-- REQUIRED ACTION --
Each line below needs to be returned exactly. Skip any picture.

-- Source data --
+ + + + + + +

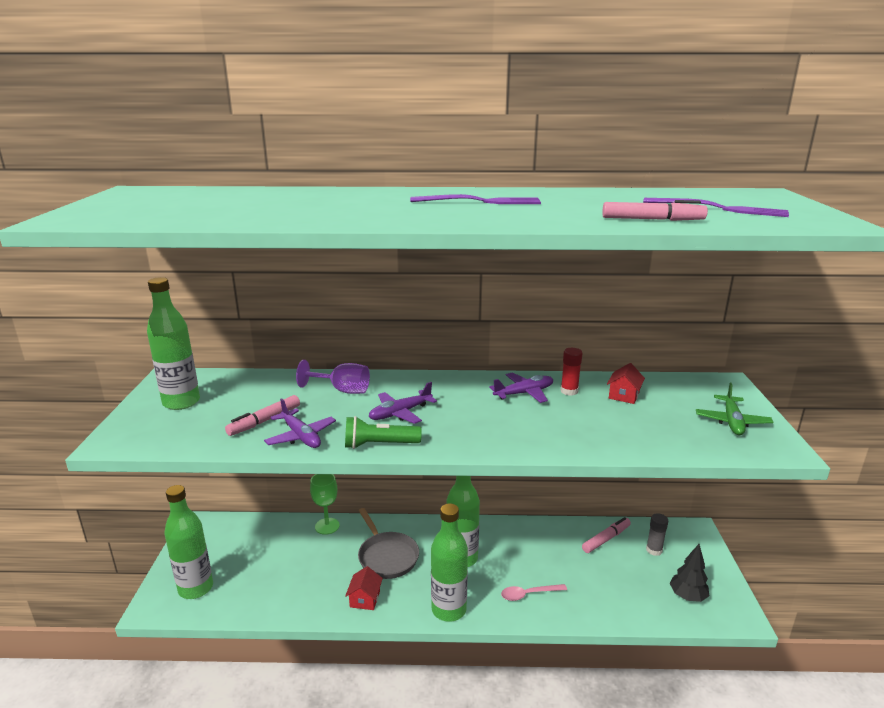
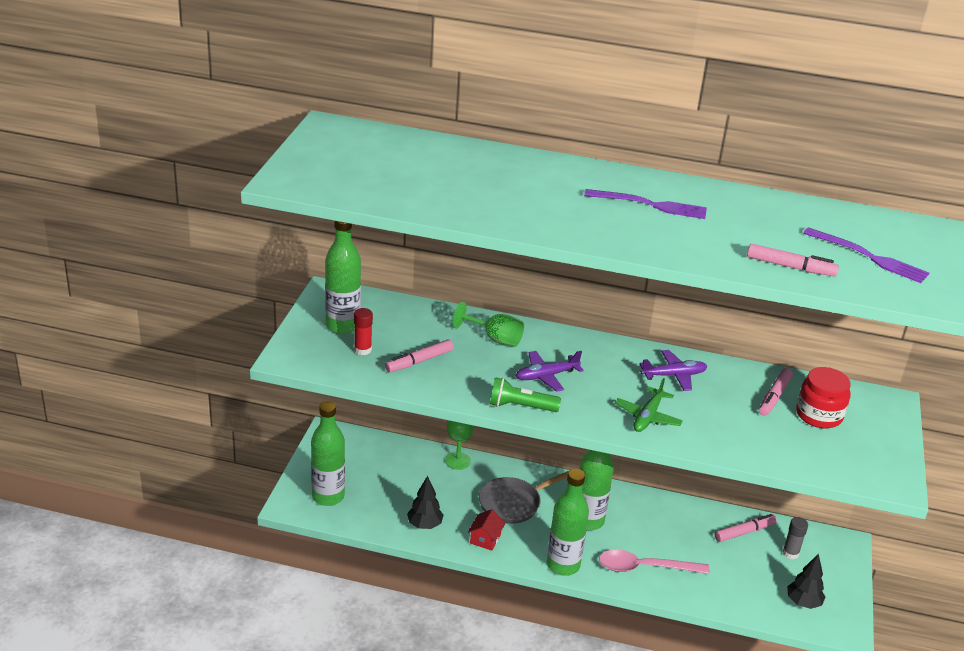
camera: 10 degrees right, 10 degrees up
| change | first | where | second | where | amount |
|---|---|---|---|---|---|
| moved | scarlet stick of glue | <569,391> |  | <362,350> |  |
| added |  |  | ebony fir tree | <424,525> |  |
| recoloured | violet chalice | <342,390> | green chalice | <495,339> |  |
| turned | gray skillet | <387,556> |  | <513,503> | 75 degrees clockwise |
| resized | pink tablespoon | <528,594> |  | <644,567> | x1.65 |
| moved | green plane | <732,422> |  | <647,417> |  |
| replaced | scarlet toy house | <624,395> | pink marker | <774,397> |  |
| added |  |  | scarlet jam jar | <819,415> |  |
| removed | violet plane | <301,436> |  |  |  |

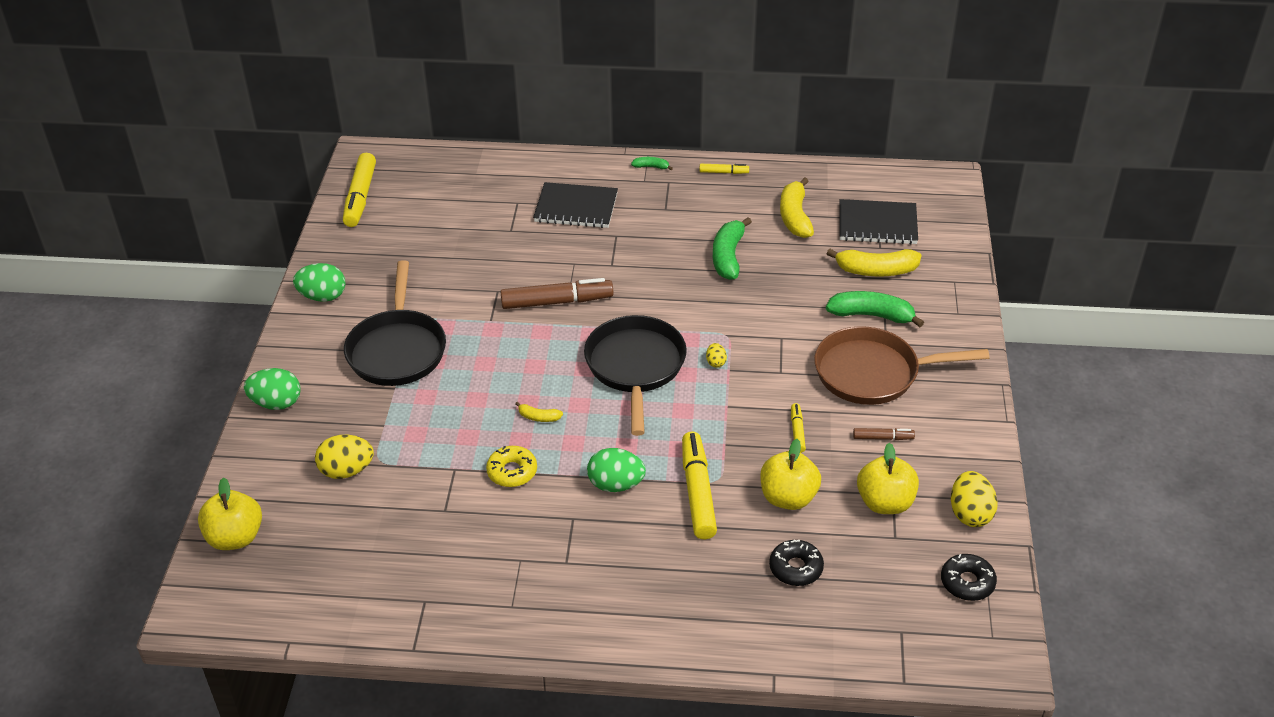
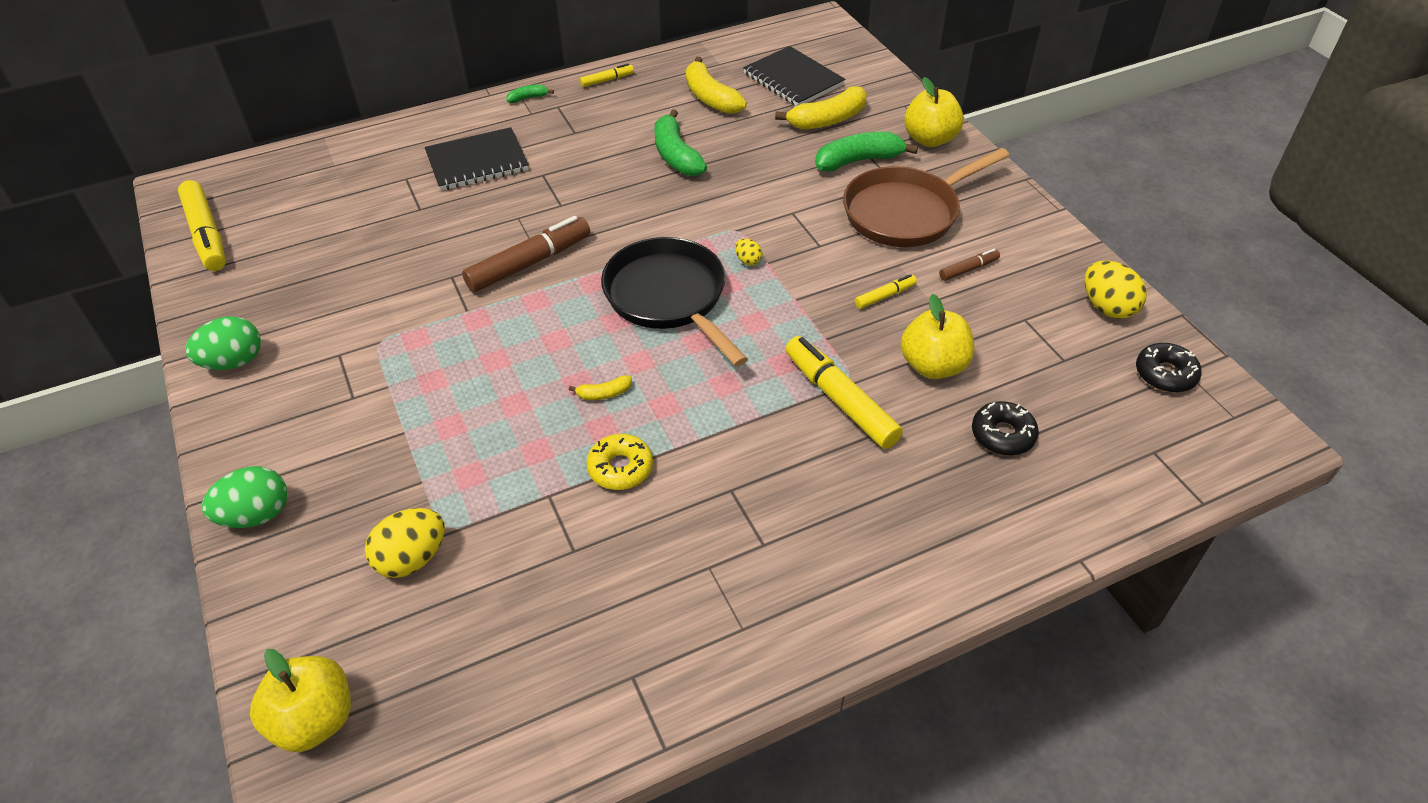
camera: 30 degrees left, 5 degrees up
| change | first | where | second | where | amount |
|---|---|---|---|---|---|
| turned | ebony notepad | <877,224> |  | <793,79> | 75 degrees clockwise |
| turned | bright yellow marker | <797,431> |  | <885,296> | 90 degrees clockwise |
| moved | bright yellow apple | <885,503> |  | <930,139> |  |
| removed | ebony skillet | <397,349> |  |  |  |
| removed | green egg shape | <616,485> |  |  |  |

+ + + + + + +

-- RESPONSE --
camera: 10 degrees right, 10 degrees up
| change | first | where | second | where | amount |
|---|---|---|---|---|---|
| moved | scarlet stick of glue | <569,391> |  | <362,350> |  |
| added |  |  | ebony fir tree | <424,525> |  |
| recoloured | violet chalice | <342,390> | green chalice | <495,339> |  |
| turned | gray skillet | <387,556> |  | <513,503> | 75 degrees clockwise |
| resized | pink tablespoon | <528,594> |  | <644,567> | x1.65 |
| moved | green plane | <732,422> |  | <647,417> |  |
| replaced | scarlet toy house | <624,395> | pink marker | <774,397> |  |
| added |  |  | scarlet jam jar | <819,415> |  |
| removed | violet plane | <301,436> |  |  |  |

camera: 30 degrees left, 5 degrees up
| change | first | where | second | where | amount |
|---|---|---|---|---|---|
| turned | ebony notepad | <877,224> |  | <793,79> | 75 degrees clockwise |
| turned | bright yellow marker | <797,431> |  | <885,296> | 90 degrees clockwise |
| moved | bright yellow apple | <885,503> |  | <930,139> |  |
| removed | ebony skillet | <397,349> |  |  |  |
| removed | green egg shape | <616,485> |  |  |  |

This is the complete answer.